# WHAT YOU WILL DO:
Rewrite the data with every "footpath" replaced by "walkway", leaving everything else unchanged.
[Begin]
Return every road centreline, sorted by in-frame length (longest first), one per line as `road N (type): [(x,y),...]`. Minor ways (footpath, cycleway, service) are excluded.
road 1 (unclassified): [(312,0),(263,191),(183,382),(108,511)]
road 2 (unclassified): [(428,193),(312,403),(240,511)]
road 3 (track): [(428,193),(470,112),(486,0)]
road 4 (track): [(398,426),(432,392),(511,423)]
[End]
# FINISHED EXERCISE:
Return every road centreline, sorted by in-frame length (longest first), one per line as `road N (type): [(x,y),...]`. Minor ways (walkway, cycleway, service) are excluded.
road 1 (unclassified): [(312,0),(263,191),(183,382),(108,511)]
road 2 (unclassified): [(428,193),(312,403),(240,511)]
road 3 (track): [(428,193),(470,112),(486,0)]
road 4 (track): [(398,426),(432,392),(511,423)]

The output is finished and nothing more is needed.